▼

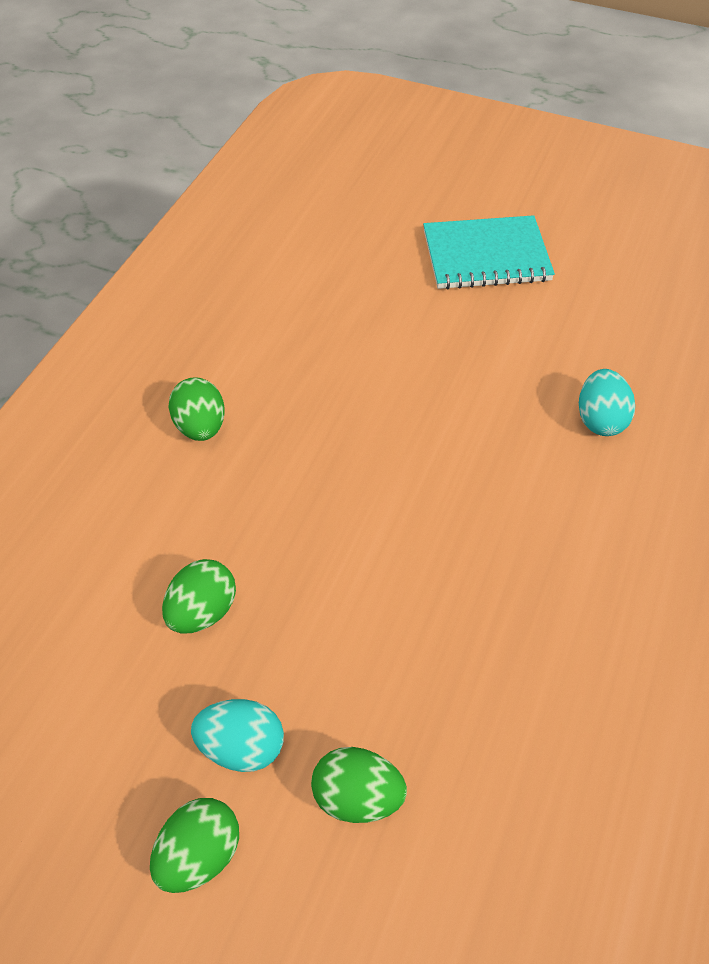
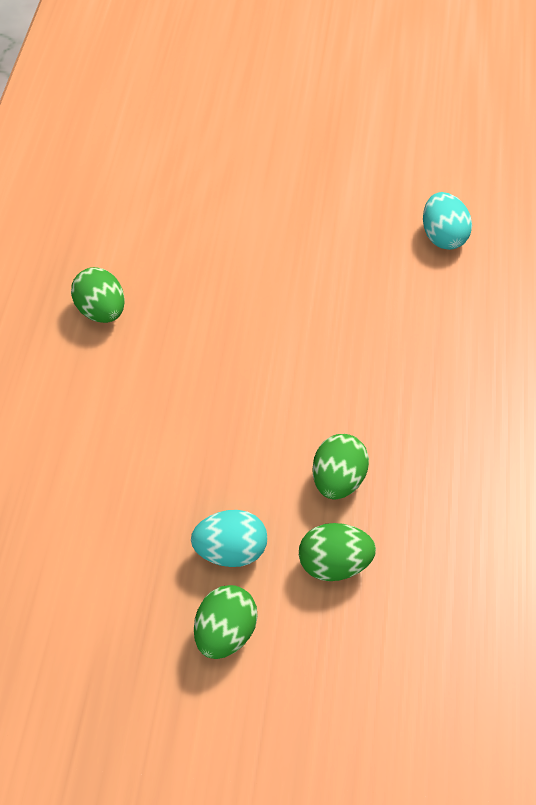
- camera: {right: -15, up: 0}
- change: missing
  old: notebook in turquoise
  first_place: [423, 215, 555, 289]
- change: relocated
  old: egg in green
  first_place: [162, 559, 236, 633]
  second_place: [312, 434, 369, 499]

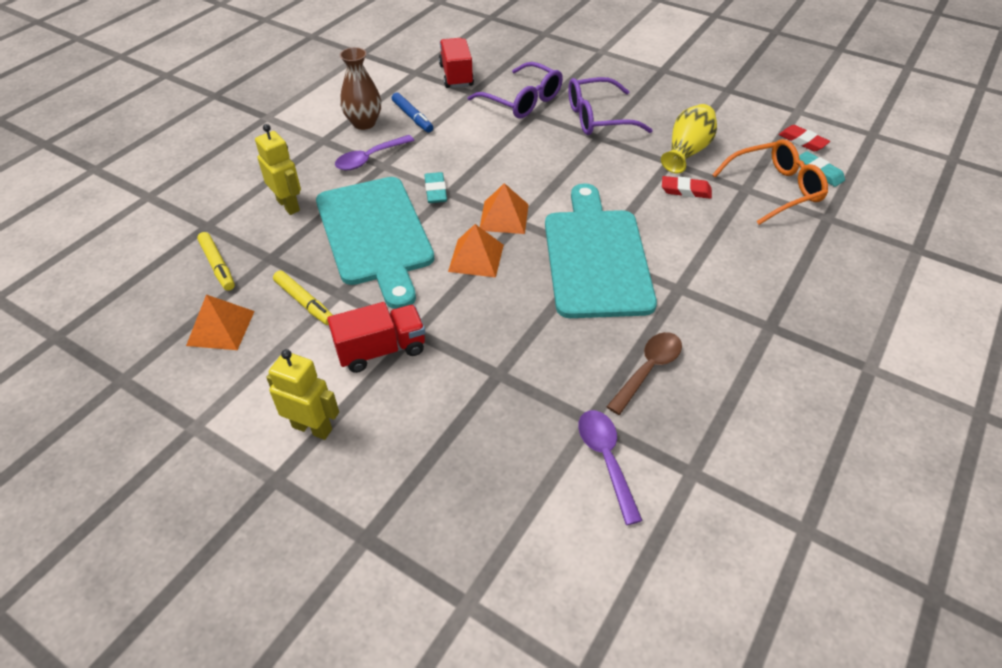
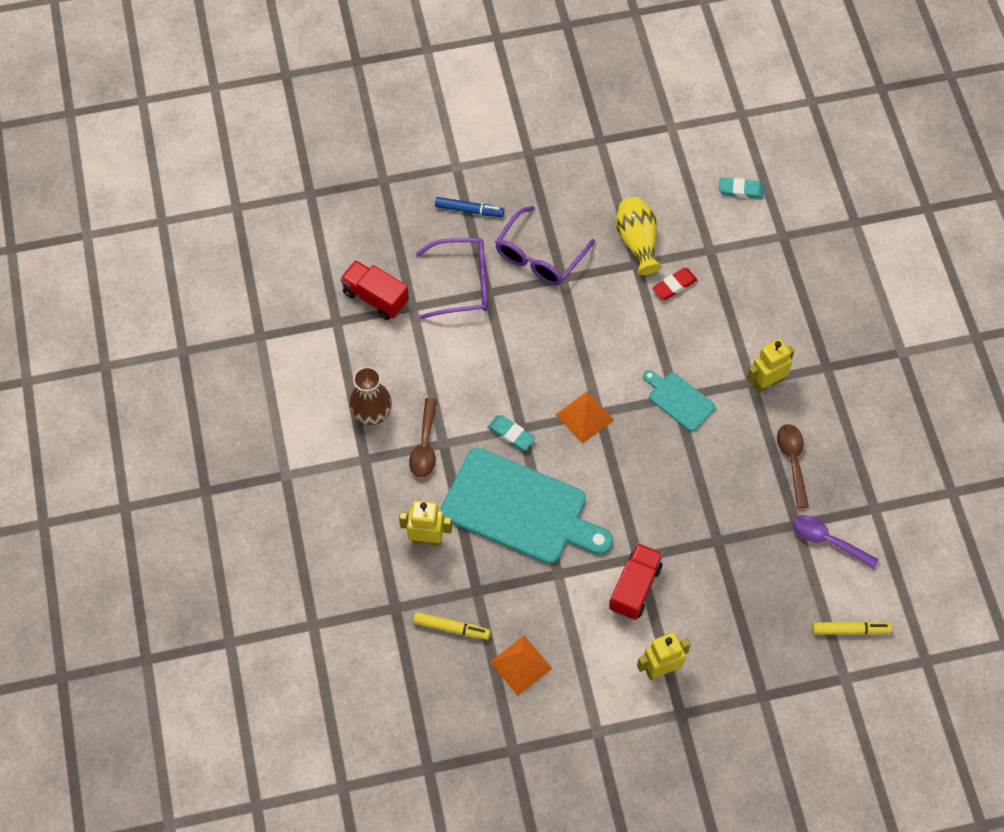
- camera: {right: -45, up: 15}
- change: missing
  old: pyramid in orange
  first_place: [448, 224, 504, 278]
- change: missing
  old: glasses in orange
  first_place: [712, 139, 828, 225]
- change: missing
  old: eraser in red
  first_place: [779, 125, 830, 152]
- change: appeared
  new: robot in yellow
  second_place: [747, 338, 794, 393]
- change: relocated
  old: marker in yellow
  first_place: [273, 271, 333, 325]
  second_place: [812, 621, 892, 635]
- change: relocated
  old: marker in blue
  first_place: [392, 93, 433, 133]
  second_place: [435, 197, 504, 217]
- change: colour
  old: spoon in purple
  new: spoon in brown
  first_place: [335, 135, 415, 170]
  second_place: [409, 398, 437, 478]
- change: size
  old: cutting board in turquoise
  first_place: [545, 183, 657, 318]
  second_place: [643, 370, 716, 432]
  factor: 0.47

▲
▼

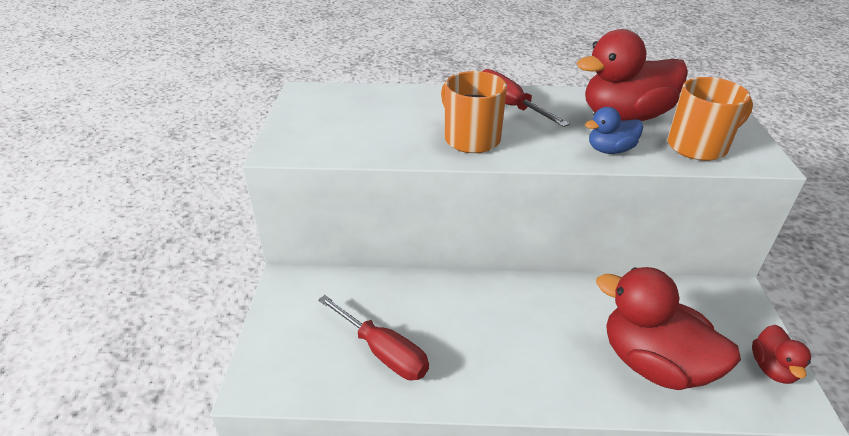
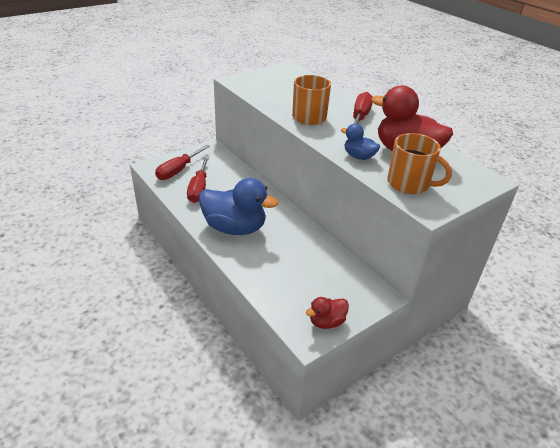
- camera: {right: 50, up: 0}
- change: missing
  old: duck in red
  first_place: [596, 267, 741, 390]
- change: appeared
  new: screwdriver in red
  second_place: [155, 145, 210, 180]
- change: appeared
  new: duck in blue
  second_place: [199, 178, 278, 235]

▲

> [WORK INSTRUCTION]: Among the entries above, the line containing "old: notebook in turquoise", the line containing "first_place: [162, 559, 236, 633]", and all lines between them are to be restated word for word; nothing else belongs in the reply.

> [SOLUTION FOR THIS EXERCISE]:
  old: notebook in turquoise
  first_place: [423, 215, 555, 289]
- change: relocated
  old: egg in green
  first_place: [162, 559, 236, 633]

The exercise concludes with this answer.